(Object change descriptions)
————————
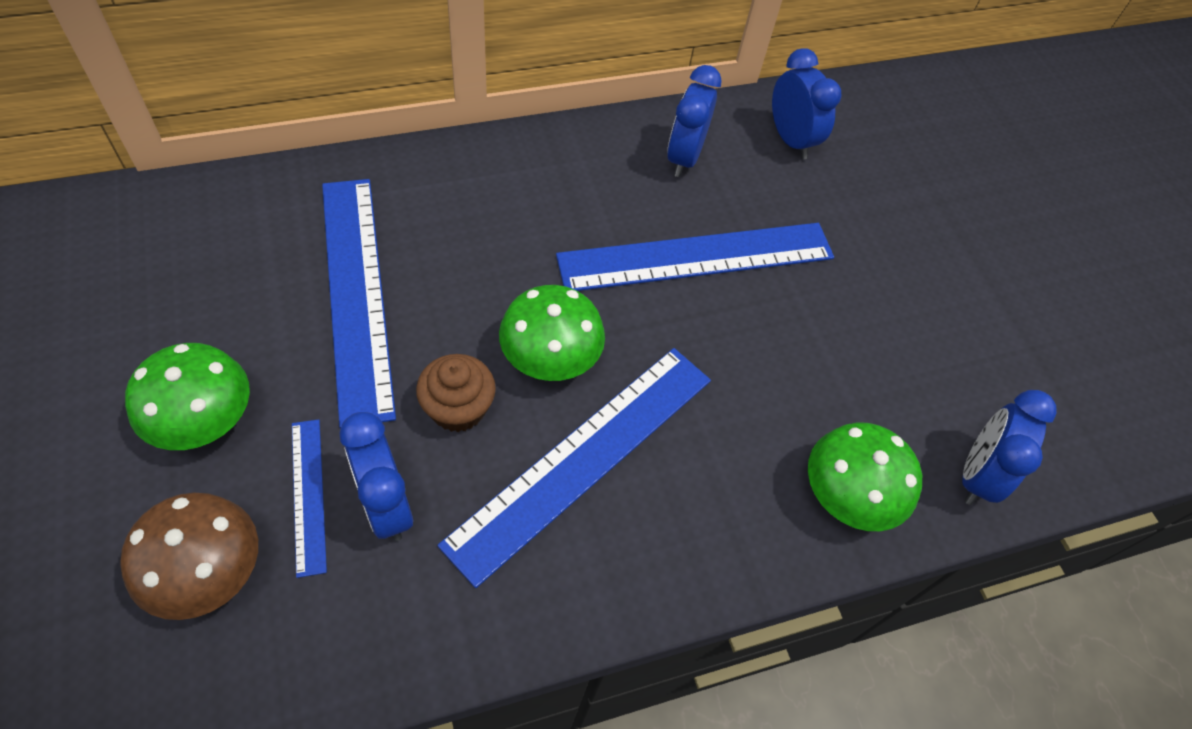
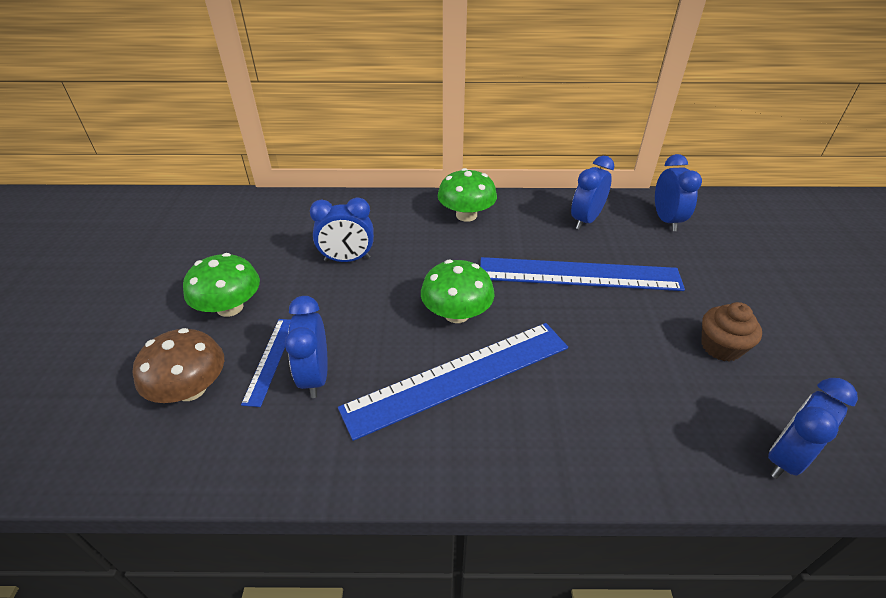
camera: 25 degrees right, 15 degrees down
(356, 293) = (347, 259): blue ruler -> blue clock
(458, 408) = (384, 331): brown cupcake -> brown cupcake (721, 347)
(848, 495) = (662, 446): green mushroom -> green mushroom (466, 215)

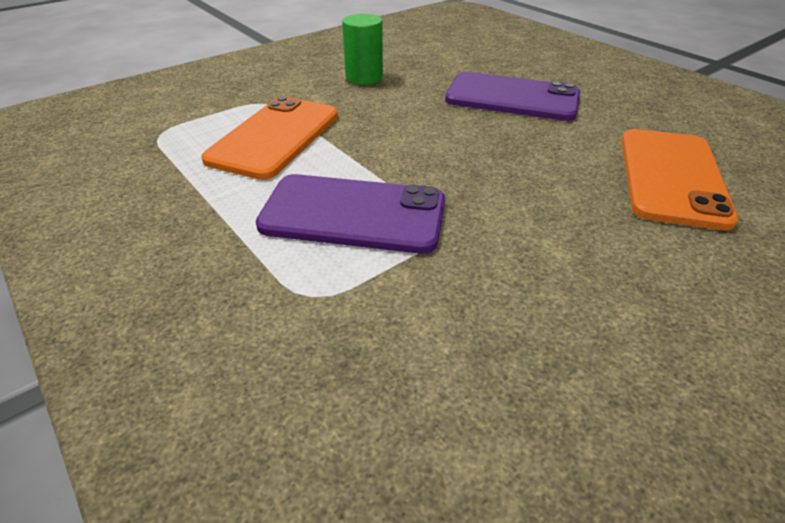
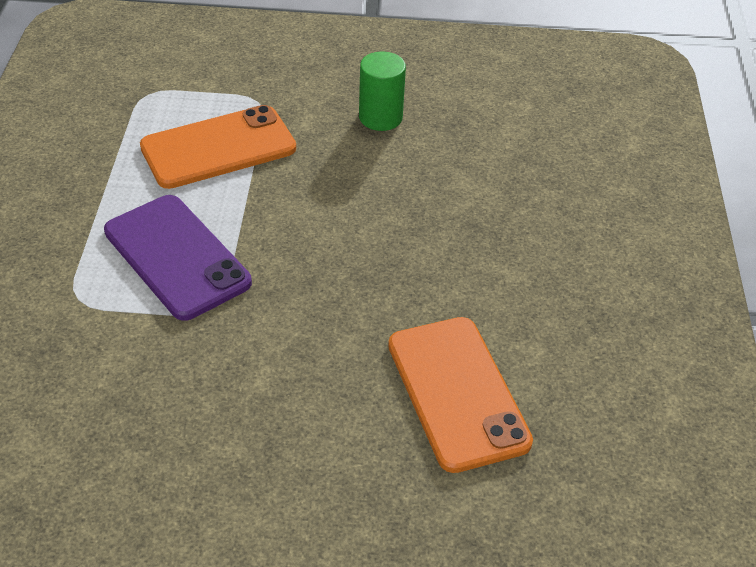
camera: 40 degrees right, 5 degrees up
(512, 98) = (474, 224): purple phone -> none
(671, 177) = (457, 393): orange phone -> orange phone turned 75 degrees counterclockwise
————————
Instructions to follow: Write the records out exactly, dropping every image.

Answer box:
camera: 25 degrees right, 15 degrees down
(356, 293) = (347, 259): blue ruler -> blue clock
(458, 408) = (384, 331): brown cupcake -> brown cupcake (721, 347)
(848, 495) = (662, 446): green mushroom -> green mushroom (466, 215)

camera: 40 degrees right, 5 degrees up
(512, 98) = (474, 224): purple phone -> none
(671, 177) = (457, 393): orange phone -> orange phone turned 75 degrees counterclockwise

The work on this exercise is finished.